(Data extracted from a collection)
#####

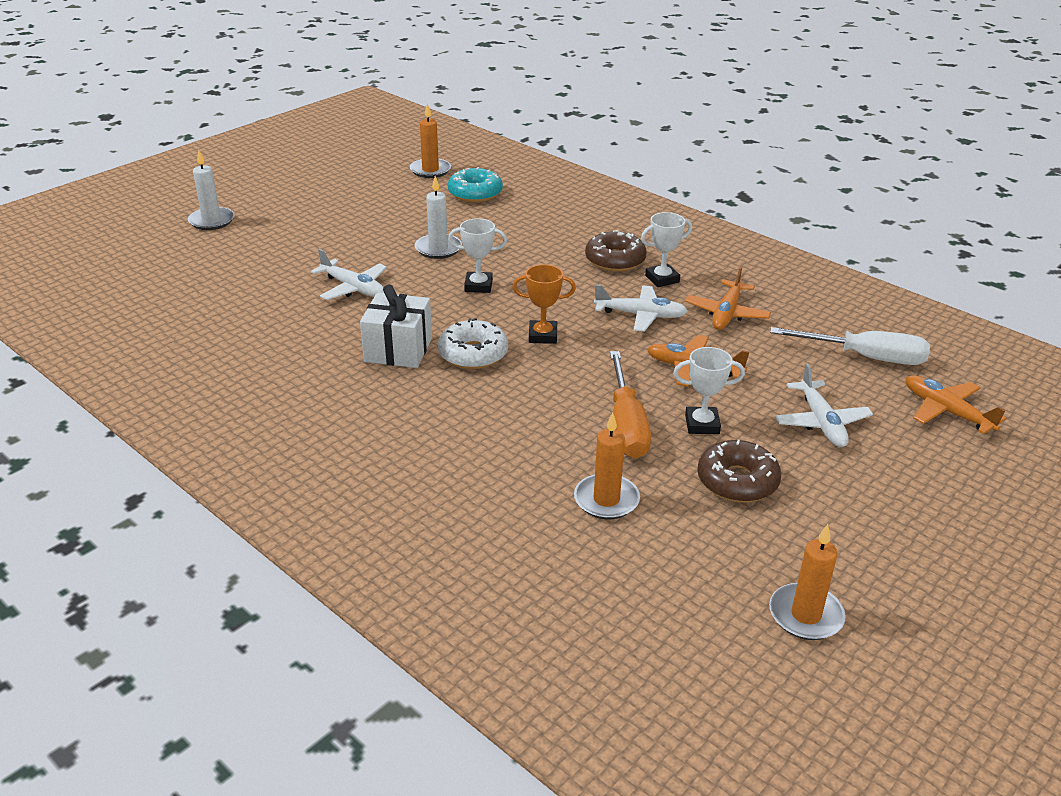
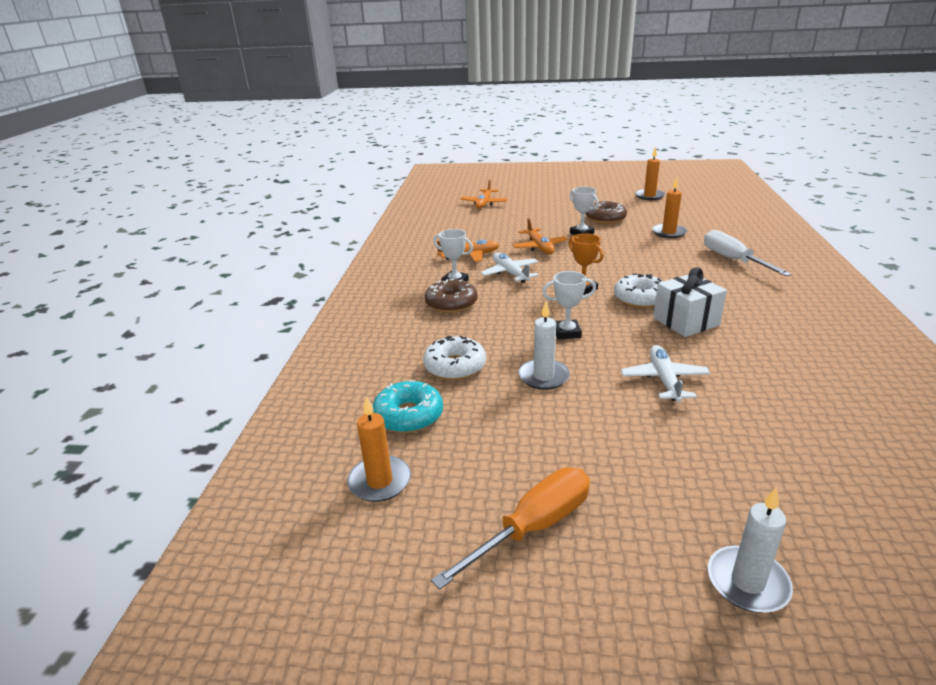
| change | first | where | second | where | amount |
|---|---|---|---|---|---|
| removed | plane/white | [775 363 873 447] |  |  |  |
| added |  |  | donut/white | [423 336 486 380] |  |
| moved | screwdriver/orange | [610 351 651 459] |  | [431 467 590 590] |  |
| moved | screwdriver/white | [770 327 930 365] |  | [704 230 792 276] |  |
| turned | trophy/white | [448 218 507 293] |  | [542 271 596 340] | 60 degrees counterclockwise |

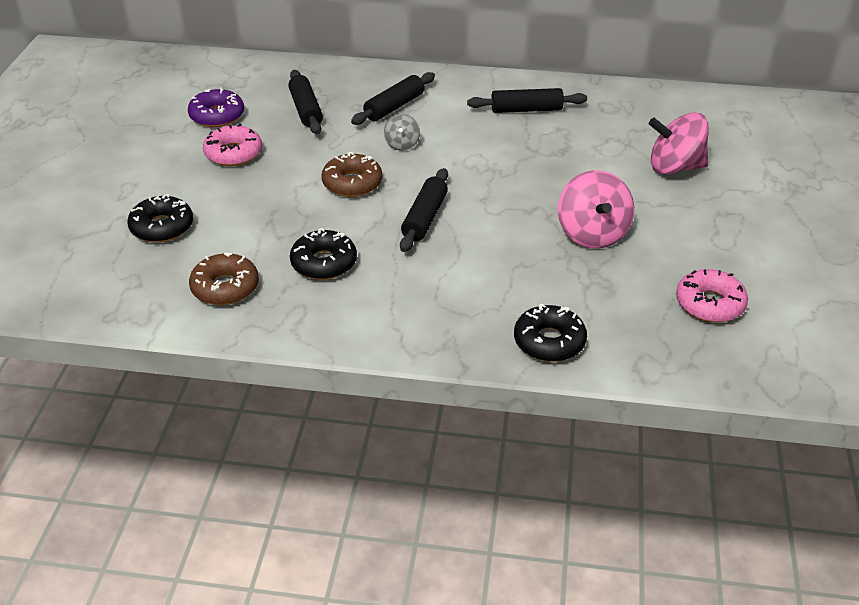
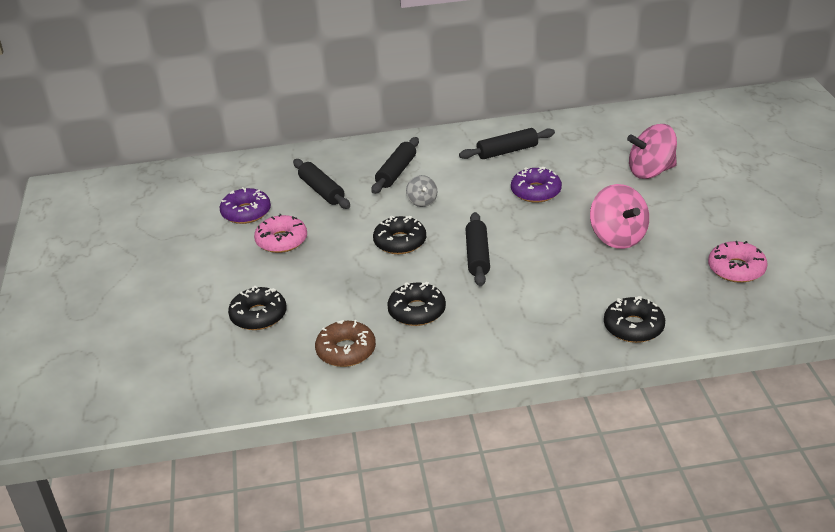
| change | first | where | second | where | amount |
|---|---|---|---|---|---|
| added |  |  | donut/purple | [511 167 562 203] |  |
| recoloured | donut/brown | [321 152 382 197] | donut/black | [373 216 426 254] |  |

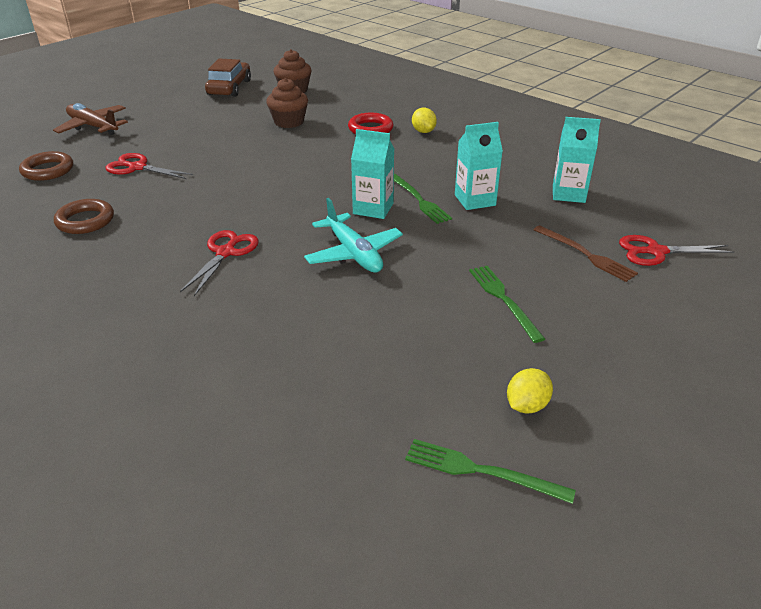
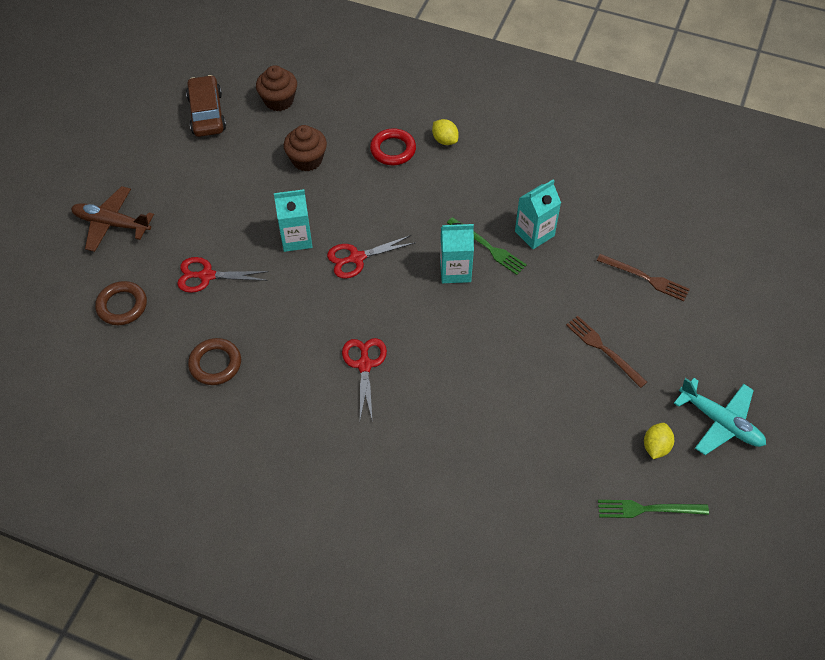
| change | first | where | second | where | amount |
|---|---|---|---|---|---|
| moved | plane/turquoise | [304 198 403 273] |  | [674 378 766 455] |  |
| moved | carton/turquoise | [553 117 601 203] |  | [274 189 312 252] |  |
| moved | scissors/red | [619 235 734 266] |  | [327 235 415 278] |  |
| recoloured | fork/green | [469 266 545 343] | fork/brown | [566 316 647 388] |  |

#####

## Your assignment
Lines from the one that contains "degrees counterclockwise |" through the last line of the data above are to be extracted exactly, with no pictures and no other lines.

## Output for this task
| turned | trophy/white | [448 218 507 293] |  | [542 271 596 340] | 60 degrees counterclockwise |

| change | first | where | second | where | amount |
|---|---|---|---|---|---|
| added |  |  | donut/purple | [511 167 562 203] |  |
| recoloured | donut/brown | [321 152 382 197] | donut/black | [373 216 426 254] |  |

| change | first | where | second | where | amount |
|---|---|---|---|---|---|
| moved | plane/turquoise | [304 198 403 273] |  | [674 378 766 455] |  |
| moved | carton/turquoise | [553 117 601 203] |  | [274 189 312 252] |  |
| moved | scissors/red | [619 235 734 266] |  | [327 235 415 278] |  |
| recoloured | fork/green | [469 266 545 343] | fork/brown | [566 316 647 388] |  |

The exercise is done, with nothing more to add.